#### [Directions]
From the line with "mask_h, instance_id, label." through the final line, please write out the listing exactly, including both of those lines.
= = = =
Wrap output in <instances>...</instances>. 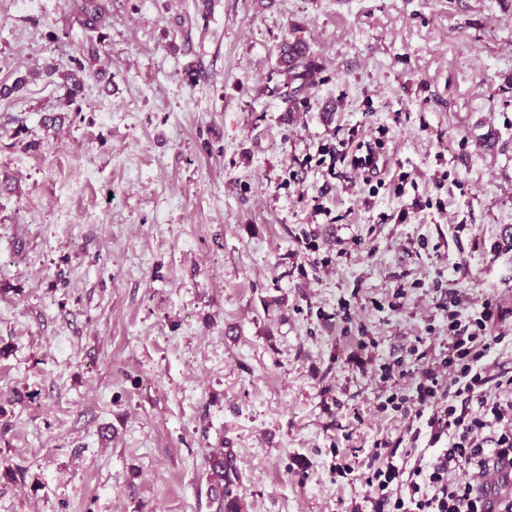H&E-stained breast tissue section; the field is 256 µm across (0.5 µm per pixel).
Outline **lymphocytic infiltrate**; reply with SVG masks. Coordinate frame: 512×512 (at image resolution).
<instances>
[{
  "label": "lymphocytic infiltrate",
  "mask_w": 512,
  "mask_h": 512,
  "mask_svg": "<svg viewBox=\"0 0 512 512\" xmlns=\"http://www.w3.org/2000/svg\"><path fill=\"white\" fill-rule=\"evenodd\" d=\"M449 305L442 363L427 362L425 353H417L423 366L411 399L393 395L387 400L397 412L405 411L410 400L428 410L430 444L444 440L448 446L405 469L395 459L410 457L411 449L381 443L378 463L365 476L372 512H512V490L492 503L475 489L494 463H512V375H489L486 364L501 342L487 333L500 308L489 299L477 310L461 307L455 297ZM461 468L470 471L469 479L450 478V471Z\"/></svg>",
  "instance_id": "lymphocytic-infiltrate-1"
}]
</instances>
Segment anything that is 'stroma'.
<instances>
[{
  "label": "stroma",
  "mask_w": 512,
  "mask_h": 512,
  "mask_svg": "<svg viewBox=\"0 0 512 512\" xmlns=\"http://www.w3.org/2000/svg\"><path fill=\"white\" fill-rule=\"evenodd\" d=\"M99 2L0 0V512H212L219 447L242 512H370L449 292L512 371V0ZM281 72L286 76V86L290 88L289 99L295 101L303 90L313 86L312 77L316 71L307 44L300 40L286 41L280 48Z\"/></svg>",
  "instance_id": "stroma-1"
}]
</instances>
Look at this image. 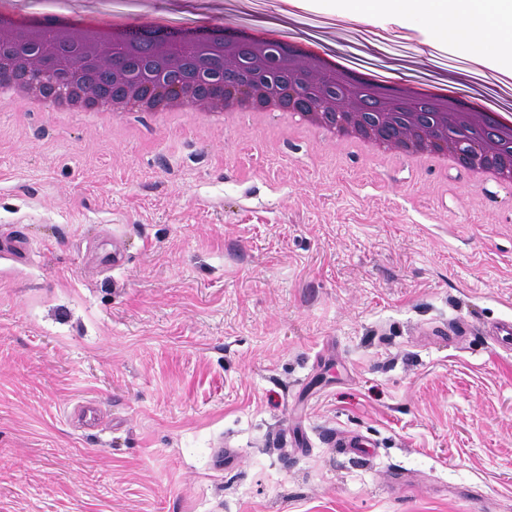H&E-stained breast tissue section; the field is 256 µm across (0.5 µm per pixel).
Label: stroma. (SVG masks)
Instances as JSON below:
<instances>
[{"label":"stroma","instance_id":"obj_1","mask_svg":"<svg viewBox=\"0 0 512 512\" xmlns=\"http://www.w3.org/2000/svg\"><path fill=\"white\" fill-rule=\"evenodd\" d=\"M53 6L245 30L283 2ZM332 8L293 35L373 54L376 20ZM385 31L384 62L461 64ZM201 116L0 111V246L28 243L0 253V512H512V191Z\"/></svg>","mask_w":512,"mask_h":512}]
</instances>
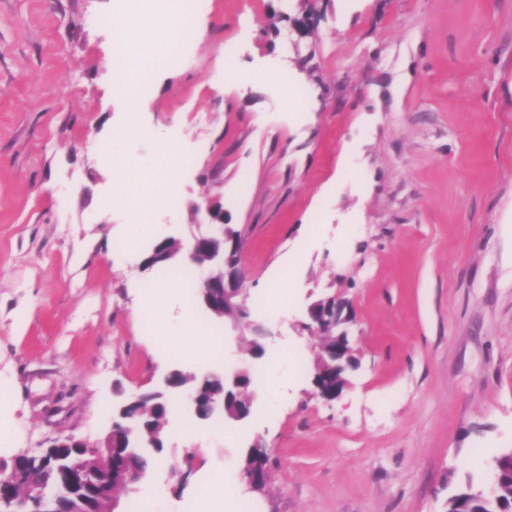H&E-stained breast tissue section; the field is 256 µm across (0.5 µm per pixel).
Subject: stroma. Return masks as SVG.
I'll use <instances>...</instances> for the list:
<instances>
[{"mask_svg":"<svg viewBox=\"0 0 512 512\" xmlns=\"http://www.w3.org/2000/svg\"><path fill=\"white\" fill-rule=\"evenodd\" d=\"M117 0H0V417L18 431L0 464L50 439L97 438L122 397L171 361L139 314L176 279L141 264L156 241L130 206L99 200L116 174L95 141L124 128L113 88ZM186 60L137 101L145 129L190 158L180 204L153 221L190 243L196 204L242 229V296L269 327L261 380L301 367L273 409L169 437L135 493L198 512L224 473L249 512H446L512 448V0H208ZM234 45L237 78L224 76ZM287 76L244 83L241 73ZM282 292L283 315L263 299ZM344 302L355 369L339 395L313 383L309 305ZM268 455L262 492L238 459Z\"/></svg>","mask_w":512,"mask_h":512,"instance_id":"stroma-1","label":"stroma"}]
</instances>
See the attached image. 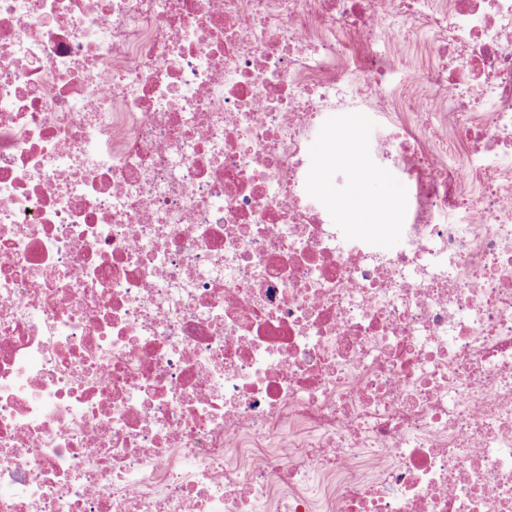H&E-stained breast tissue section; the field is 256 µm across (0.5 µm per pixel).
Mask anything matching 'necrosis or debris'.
Wrapping results in <instances>:
<instances>
[{
	"label": "necrosis or debris",
	"instance_id": "1",
	"mask_svg": "<svg viewBox=\"0 0 512 512\" xmlns=\"http://www.w3.org/2000/svg\"><path fill=\"white\" fill-rule=\"evenodd\" d=\"M0 512H512V0H0ZM328 152L334 158L330 161L331 176L334 179L342 175V171L350 172L355 176L357 170L369 165L372 155L363 147L356 149L352 144L343 140L334 142L319 141L312 146V160L316 163L318 154ZM352 193L357 196L360 212L381 204L390 203L402 193L400 181L395 173H383L374 184L355 180Z\"/></svg>",
	"mask_w": 512,
	"mask_h": 512
}]
</instances>
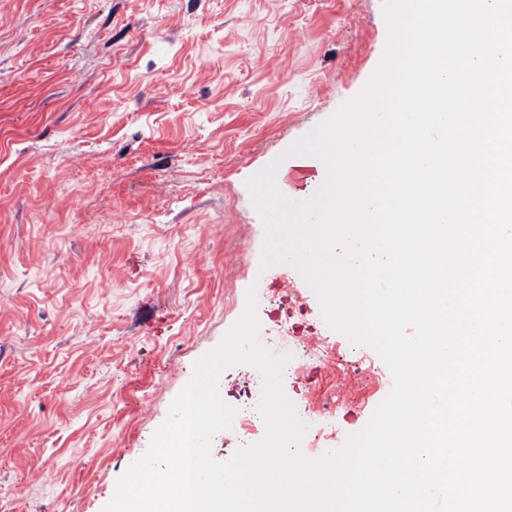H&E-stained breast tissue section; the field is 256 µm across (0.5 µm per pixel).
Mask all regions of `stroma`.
I'll list each match as a JSON object with an SVG mask.
<instances>
[{
  "instance_id": "obj_1",
  "label": "stroma",
  "mask_w": 512,
  "mask_h": 512,
  "mask_svg": "<svg viewBox=\"0 0 512 512\" xmlns=\"http://www.w3.org/2000/svg\"><path fill=\"white\" fill-rule=\"evenodd\" d=\"M385 0H0V512H104L204 354L255 303L318 351L283 389L318 454L393 387L292 267L248 183L356 97ZM262 376L224 370L223 400Z\"/></svg>"
}]
</instances>
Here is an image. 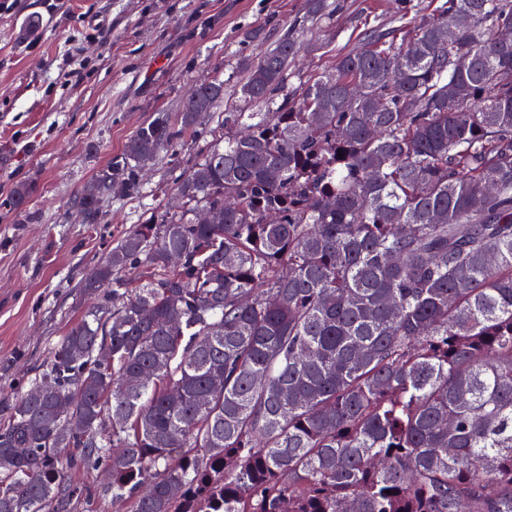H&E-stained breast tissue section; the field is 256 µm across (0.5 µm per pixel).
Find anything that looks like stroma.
Here are the masks:
<instances>
[{
    "instance_id": "35a3bbf8",
    "label": "stroma",
    "mask_w": 512,
    "mask_h": 512,
    "mask_svg": "<svg viewBox=\"0 0 512 512\" xmlns=\"http://www.w3.org/2000/svg\"><path fill=\"white\" fill-rule=\"evenodd\" d=\"M328 2L299 35L290 87L331 69L366 31L398 26L402 10L442 0ZM303 14V0H18L0 11V199L30 187L24 211L0 208V418L89 306L85 279L132 225L176 211L175 177L223 129L205 121L145 171L140 196L106 201L93 224L76 210L83 187L155 113L177 115L192 85L223 80L224 111H239L242 62ZM72 67L81 83L67 81Z\"/></svg>"
}]
</instances>
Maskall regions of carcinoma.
<instances>
[{"mask_svg":"<svg viewBox=\"0 0 512 512\" xmlns=\"http://www.w3.org/2000/svg\"><path fill=\"white\" fill-rule=\"evenodd\" d=\"M327 7L245 65L256 111L85 283L105 293L0 419V512H96L66 454L114 512H512V0L403 14L291 89ZM223 101L195 85L92 183L139 193ZM101 471V469H71L68 474L76 483L84 486L95 495L100 507V511L98 512H113L111 499L102 497L105 481L101 475Z\"/></svg>","mask_w":512,"mask_h":512,"instance_id":"cac0c4a2","label":"carcinoma"}]
</instances>
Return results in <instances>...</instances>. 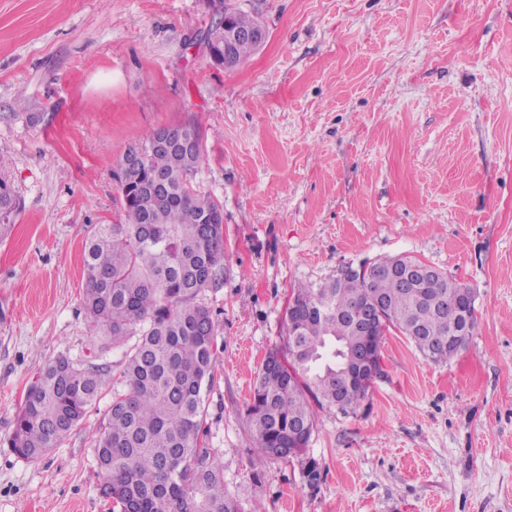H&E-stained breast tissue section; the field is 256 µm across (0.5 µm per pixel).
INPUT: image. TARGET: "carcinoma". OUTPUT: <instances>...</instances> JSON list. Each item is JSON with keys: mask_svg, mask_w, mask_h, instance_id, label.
<instances>
[{"mask_svg": "<svg viewBox=\"0 0 512 512\" xmlns=\"http://www.w3.org/2000/svg\"><path fill=\"white\" fill-rule=\"evenodd\" d=\"M240 30L260 23L255 11L223 4L212 21ZM258 46L240 40L225 67L234 68ZM192 135L196 154L147 153L140 165L117 161L114 176L124 212L122 224H100L84 245L83 311L99 333L100 350L138 337L126 352L112 389V403L92 436L98 474L110 486L120 512H242L224 489L223 462L207 446L205 390L216 367L217 321L199 295L218 282L224 266L222 204L200 195L192 182L202 156L199 126L175 128ZM165 180V200L150 189L153 175ZM0 231L13 222L18 198L0 178ZM384 302L383 332L406 336L434 363L454 359L478 325L474 289L443 272L409 288L383 276H351L293 288L297 309L284 319L288 355L269 352L246 408L262 458L292 445L305 424L316 427L319 411L355 409L368 391L336 375L349 351L365 341L344 320L369 299ZM448 298L447 308L437 304ZM328 303L325 314L310 308ZM108 367L81 363L65 354L49 359L18 412L7 448L34 461L54 448L100 399Z\"/></svg>", "mask_w": 512, "mask_h": 512, "instance_id": "1", "label": "carcinoma"}]
</instances>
= = = =
#### [Result of the exercise]
INPUT: image. TARGET: "carcinoma". OUTPUT: <instances>...</instances> JSON list. Each item is JSON with keys: mask_svg, mask_w, mask_h, instance_id, label.
<instances>
[{"mask_svg": "<svg viewBox=\"0 0 512 512\" xmlns=\"http://www.w3.org/2000/svg\"><path fill=\"white\" fill-rule=\"evenodd\" d=\"M240 30L260 23L255 11L223 4L212 21ZM258 46L240 40L225 67L234 68ZM192 135L196 154L147 153L140 165L117 161L114 176L124 212L122 224H100L84 245L83 311L99 333L100 350L138 337L126 352L112 389V403L92 436L98 474L110 486L120 512H242L224 489L223 462L207 446L205 390L216 367L217 321L199 295L218 282L224 266L222 204L200 195L192 182L202 156L199 126L175 128ZM165 180V200L150 189L153 175ZM0 231L13 222L18 198L0 178ZM384 302L383 332L406 336L434 363L454 359L478 325L474 289L443 272L409 288L383 276H351L293 288L297 309L284 319L288 355L269 352L246 408L262 458L292 445L305 424L316 427L319 411L355 409L368 391L336 375L349 351L365 341L344 320L369 299ZM448 298L447 308L437 304ZM328 303L325 314L310 308ZM108 367L81 363L65 354L49 359L18 412L7 448L34 461L54 448L100 399Z\"/></svg>", "mask_w": 512, "mask_h": 512, "instance_id": "1", "label": "carcinoma"}]
</instances>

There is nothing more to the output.